◆ Prompt
What is needed is a word-for-word copy of the records below.

■ ■ ■ ■

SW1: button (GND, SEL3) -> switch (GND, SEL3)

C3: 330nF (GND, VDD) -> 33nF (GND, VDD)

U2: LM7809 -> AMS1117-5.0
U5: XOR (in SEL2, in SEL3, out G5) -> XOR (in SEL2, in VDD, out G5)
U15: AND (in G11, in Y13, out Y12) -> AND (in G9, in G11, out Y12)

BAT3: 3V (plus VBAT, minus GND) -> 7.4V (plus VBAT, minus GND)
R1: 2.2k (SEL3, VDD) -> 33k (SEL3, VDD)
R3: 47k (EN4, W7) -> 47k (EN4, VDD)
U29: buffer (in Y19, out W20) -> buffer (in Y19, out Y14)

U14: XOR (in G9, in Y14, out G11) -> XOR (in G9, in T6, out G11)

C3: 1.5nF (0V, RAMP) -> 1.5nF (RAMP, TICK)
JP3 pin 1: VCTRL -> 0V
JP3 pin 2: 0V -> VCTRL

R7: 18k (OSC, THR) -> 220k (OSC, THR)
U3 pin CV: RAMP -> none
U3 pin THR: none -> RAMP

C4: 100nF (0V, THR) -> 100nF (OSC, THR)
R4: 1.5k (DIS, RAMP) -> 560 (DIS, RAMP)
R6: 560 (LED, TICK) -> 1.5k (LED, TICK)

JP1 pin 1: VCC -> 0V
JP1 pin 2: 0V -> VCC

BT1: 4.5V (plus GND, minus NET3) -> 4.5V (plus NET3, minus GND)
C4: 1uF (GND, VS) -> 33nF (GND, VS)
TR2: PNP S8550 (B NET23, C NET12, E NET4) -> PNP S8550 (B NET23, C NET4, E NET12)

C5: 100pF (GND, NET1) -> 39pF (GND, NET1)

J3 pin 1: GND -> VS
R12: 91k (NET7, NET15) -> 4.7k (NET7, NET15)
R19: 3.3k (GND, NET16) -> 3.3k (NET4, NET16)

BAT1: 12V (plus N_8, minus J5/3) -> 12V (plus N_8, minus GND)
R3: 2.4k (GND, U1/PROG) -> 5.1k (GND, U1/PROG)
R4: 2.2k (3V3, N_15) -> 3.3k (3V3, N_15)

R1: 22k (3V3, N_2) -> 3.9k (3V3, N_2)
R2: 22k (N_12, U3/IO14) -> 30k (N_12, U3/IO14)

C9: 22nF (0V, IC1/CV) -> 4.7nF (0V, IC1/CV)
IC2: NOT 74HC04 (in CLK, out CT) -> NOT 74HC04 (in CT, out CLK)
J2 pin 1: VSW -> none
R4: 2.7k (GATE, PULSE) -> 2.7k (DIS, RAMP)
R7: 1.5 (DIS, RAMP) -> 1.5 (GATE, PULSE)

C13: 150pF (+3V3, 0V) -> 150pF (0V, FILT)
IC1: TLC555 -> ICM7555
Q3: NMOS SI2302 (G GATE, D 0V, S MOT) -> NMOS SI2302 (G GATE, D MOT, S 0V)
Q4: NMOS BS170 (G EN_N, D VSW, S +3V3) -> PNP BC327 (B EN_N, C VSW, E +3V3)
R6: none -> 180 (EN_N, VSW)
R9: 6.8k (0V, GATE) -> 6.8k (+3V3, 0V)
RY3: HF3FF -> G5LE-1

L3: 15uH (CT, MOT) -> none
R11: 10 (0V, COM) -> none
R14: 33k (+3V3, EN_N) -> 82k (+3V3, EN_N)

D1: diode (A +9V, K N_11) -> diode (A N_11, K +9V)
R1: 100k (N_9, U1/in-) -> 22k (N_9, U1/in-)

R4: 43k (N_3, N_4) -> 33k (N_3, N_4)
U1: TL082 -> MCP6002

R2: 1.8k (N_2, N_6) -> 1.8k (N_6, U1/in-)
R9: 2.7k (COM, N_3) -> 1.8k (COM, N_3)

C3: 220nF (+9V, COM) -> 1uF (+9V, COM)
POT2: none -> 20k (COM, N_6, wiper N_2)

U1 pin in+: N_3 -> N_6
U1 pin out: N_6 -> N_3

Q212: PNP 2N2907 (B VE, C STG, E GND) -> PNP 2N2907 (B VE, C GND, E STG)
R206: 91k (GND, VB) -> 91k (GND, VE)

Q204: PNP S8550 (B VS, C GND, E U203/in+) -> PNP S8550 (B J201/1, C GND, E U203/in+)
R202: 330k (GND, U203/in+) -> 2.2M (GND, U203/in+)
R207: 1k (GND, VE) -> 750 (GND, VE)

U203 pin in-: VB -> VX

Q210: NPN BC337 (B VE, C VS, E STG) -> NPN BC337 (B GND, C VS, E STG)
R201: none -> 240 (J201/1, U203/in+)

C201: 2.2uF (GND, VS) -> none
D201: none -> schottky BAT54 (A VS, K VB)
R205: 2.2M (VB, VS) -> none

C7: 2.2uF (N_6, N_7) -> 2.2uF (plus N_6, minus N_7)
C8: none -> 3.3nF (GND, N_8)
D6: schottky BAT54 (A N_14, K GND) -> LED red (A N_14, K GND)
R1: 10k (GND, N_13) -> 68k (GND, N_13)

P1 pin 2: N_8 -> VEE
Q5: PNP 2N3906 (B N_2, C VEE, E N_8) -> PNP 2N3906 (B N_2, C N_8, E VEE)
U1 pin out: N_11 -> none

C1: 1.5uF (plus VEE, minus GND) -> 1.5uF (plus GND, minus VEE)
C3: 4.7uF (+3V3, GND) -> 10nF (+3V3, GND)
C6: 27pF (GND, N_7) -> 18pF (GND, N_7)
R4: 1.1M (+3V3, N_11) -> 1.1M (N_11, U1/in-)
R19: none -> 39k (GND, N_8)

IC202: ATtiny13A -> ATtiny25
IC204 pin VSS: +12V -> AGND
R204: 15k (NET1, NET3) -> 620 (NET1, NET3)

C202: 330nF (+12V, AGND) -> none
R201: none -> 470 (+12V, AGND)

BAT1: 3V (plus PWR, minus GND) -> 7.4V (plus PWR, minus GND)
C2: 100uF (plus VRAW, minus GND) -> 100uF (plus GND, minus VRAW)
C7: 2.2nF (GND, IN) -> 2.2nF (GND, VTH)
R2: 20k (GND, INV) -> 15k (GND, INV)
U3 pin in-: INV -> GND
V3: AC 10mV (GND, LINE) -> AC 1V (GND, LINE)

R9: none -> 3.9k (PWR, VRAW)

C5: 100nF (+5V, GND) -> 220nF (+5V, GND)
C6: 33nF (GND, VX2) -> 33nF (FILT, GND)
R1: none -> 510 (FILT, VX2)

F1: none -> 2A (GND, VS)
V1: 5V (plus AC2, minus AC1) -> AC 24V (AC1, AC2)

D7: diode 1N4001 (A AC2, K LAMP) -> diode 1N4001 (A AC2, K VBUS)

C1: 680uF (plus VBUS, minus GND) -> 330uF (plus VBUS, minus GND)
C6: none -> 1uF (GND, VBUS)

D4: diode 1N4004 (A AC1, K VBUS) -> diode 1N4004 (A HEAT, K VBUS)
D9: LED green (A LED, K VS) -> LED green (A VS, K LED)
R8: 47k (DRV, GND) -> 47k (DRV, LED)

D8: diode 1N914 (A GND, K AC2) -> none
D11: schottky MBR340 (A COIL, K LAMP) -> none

■ ■ ■ ■

◆ Output
SW1: button (GND, SEL3) -> switch (GND, SEL3)

C3: 330nF (GND, VDD) -> 33nF (GND, VDD)

U2: LM7809 -> AMS1117-5.0
U5: XOR (in SEL2, in SEL3, out G5) -> XOR (in SEL2, in VDD, out G5)
U15: AND (in G11, in Y13, out Y12) -> AND (in G9, in G11, out Y12)

BAT3: 3V (plus VBAT, minus GND) -> 7.4V (plus VBAT, minus GND)
R1: 2.2k (SEL3, VDD) -> 33k (SEL3, VDD)
R3: 47k (EN4, W7) -> 47k (EN4, VDD)
U29: buffer (in Y19, out W20) -> buffer (in Y19, out Y14)

U14: XOR (in G9, in Y14, out G11) -> XOR (in G9, in T6, out G11)

C3: 1.5nF (0V, RAMP) -> 1.5nF (RAMP, TICK)
JP3 pin 1: VCTRL -> 0V
JP3 pin 2: 0V -> VCTRL

R7: 18k (OSC, THR) -> 220k (OSC, THR)
U3 pin CV: RAMP -> none
U3 pin THR: none -> RAMP

C4: 100nF (0V, THR) -> 100nF (OSC, THR)
R4: 1.5k (DIS, RAMP) -> 560 (DIS, RAMP)
R6: 560 (LED, TICK) -> 1.5k (LED, TICK)

JP1 pin 1: VCC -> 0V
JP1 pin 2: 0V -> VCC

BT1: 4.5V (plus GND, minus NET3) -> 4.5V (plus NET3, minus GND)
C4: 1uF (GND, VS) -> 33nF (GND, VS)
TR2: PNP S8550 (B NET23, C NET12, E NET4) -> PNP S8550 (B NET23, C NET4, E NET12)

C5: 100pF (GND, NET1) -> 39pF (GND, NET1)

J3 pin 1: GND -> VS
R12: 91k (NET7, NET15) -> 4.7k (NET7, NET15)
R19: 3.3k (GND, NET16) -> 3.3k (NET4, NET16)

BAT1: 12V (plus N_8, minus J5/3) -> 12V (plus N_8, minus GND)
R3: 2.4k (GND, U1/PROG) -> 5.1k (GND, U1/PROG)
R4: 2.2k (3V3, N_15) -> 3.3k (3V3, N_15)

R1: 22k (3V3, N_2) -> 3.9k (3V3, N_2)
R2: 22k (N_12, U3/IO14) -> 30k (N_12, U3/IO14)

C9: 22nF (0V, IC1/CV) -> 4.7nF (0V, IC1/CV)
IC2: NOT 74HC04 (in CLK, out CT) -> NOT 74HC04 (in CT, out CLK)
J2 pin 1: VSW -> none
R4: 2.7k (GATE, PULSE) -> 2.7k (DIS, RAMP)
R7: 1.5 (DIS, RAMP) -> 1.5 (GATE, PULSE)

C13: 150pF (+3V3, 0V) -> 150pF (0V, FILT)
IC1: TLC555 -> ICM7555
Q3: NMOS SI2302 (G GATE, D 0V, S MOT) -> NMOS SI2302 (G GATE, D MOT, S 0V)
Q4: NMOS BS170 (G EN_N, D VSW, S +3V3) -> PNP BC327 (B EN_N, C VSW, E +3V3)
R6: none -> 180 (EN_N, VSW)
R9: 6.8k (0V, GATE) -> 6.8k (+3V3, 0V)
RY3: HF3FF -> G5LE-1

L3: 15uH (CT, MOT) -> none
R11: 10 (0V, COM) -> none
R14: 33k (+3V3, EN_N) -> 82k (+3V3, EN_N)

D1: diode (A +9V, K N_11) -> diode (A N_11, K +9V)
R1: 100k (N_9, U1/in-) -> 22k (N_9, U1/in-)

R4: 43k (N_3, N_4) -> 33k (N_3, N_4)
U1: TL082 -> MCP6002

R2: 1.8k (N_2, N_6) -> 1.8k (N_6, U1/in-)
R9: 2.7k (COM, N_3) -> 1.8k (COM, N_3)

C3: 220nF (+9V, COM) -> 1uF (+9V, COM)
POT2: none -> 20k (COM, N_6, wiper N_2)

U1 pin in+: N_3 -> N_6
U1 pin out: N_6 -> N_3

Q212: PNP 2N2907 (B VE, C STG, E GND) -> PNP 2N2907 (B VE, C GND, E STG)
R206: 91k (GND, VB) -> 91k (GND, VE)

Q204: PNP S8550 (B VS, C GND, E U203/in+) -> PNP S8550 (B J201/1, C GND, E U203/in+)
R202: 330k (GND, U203/in+) -> 2.2M (GND, U203/in+)
R207: 1k (GND, VE) -> 750 (GND, VE)

U203 pin in-: VB -> VX

Q210: NPN BC337 (B VE, C VS, E STG) -> NPN BC337 (B GND, C VS, E STG)
R201: none -> 240 (J201/1, U203/in+)

C201: 2.2uF (GND, VS) -> none
D201: none -> schottky BAT54 (A VS, K VB)
R205: 2.2M (VB, VS) -> none

C7: 2.2uF (N_6, N_7) -> 2.2uF (plus N_6, minus N_7)
C8: none -> 3.3nF (GND, N_8)
D6: schottky BAT54 (A N_14, K GND) -> LED red (A N_14, K GND)
R1: 10k (GND, N_13) -> 68k (GND, N_13)

P1 pin 2: N_8 -> VEE
Q5: PNP 2N3906 (B N_2, C VEE, E N_8) -> PNP 2N3906 (B N_2, C N_8, E VEE)
U1 pin out: N_11 -> none

C1: 1.5uF (plus VEE, minus GND) -> 1.5uF (plus GND, minus VEE)
C3: 4.7uF (+3V3, GND) -> 10nF (+3V3, GND)
C6: 27pF (GND, N_7) -> 18pF (GND, N_7)
R4: 1.1M (+3V3, N_11) -> 1.1M (N_11, U1/in-)
R19: none -> 39k (GND, N_8)

IC202: ATtiny13A -> ATtiny25
IC204 pin VSS: +12V -> AGND
R204: 15k (NET1, NET3) -> 620 (NET1, NET3)

C202: 330nF (+12V, AGND) -> none
R201: none -> 470 (+12V, AGND)

BAT1: 3V (plus PWR, minus GND) -> 7.4V (plus PWR, minus GND)
C2: 100uF (plus VRAW, minus GND) -> 100uF (plus GND, minus VRAW)
C7: 2.2nF (GND, IN) -> 2.2nF (GND, VTH)
R2: 20k (GND, INV) -> 15k (GND, INV)
U3 pin in-: INV -> GND
V3: AC 10mV (GND, LINE) -> AC 1V (GND, LINE)

R9: none -> 3.9k (PWR, VRAW)

C5: 100nF (+5V, GND) -> 220nF (+5V, GND)
C6: 33nF (GND, VX2) -> 33nF (FILT, GND)
R1: none -> 510 (FILT, VX2)

F1: none -> 2A (GND, VS)
V1: 5V (plus AC2, minus AC1) -> AC 24V (AC1, AC2)

D7: diode 1N4001 (A AC2, K LAMP) -> diode 1N4001 (A AC2, K VBUS)

C1: 680uF (plus VBUS, minus GND) -> 330uF (plus VBUS, minus GND)
C6: none -> 1uF (GND, VBUS)

D4: diode 1N4004 (A AC1, K VBUS) -> diode 1N4004 (A HEAT, K VBUS)
D9: LED green (A LED, K VS) -> LED green (A VS, K LED)
R8: 47k (DRV, GND) -> 47k (DRV, LED)

D8: diode 1N914 (A GND, K AC2) -> none
D11: schottky MBR340 (A COIL, K LAMP) -> none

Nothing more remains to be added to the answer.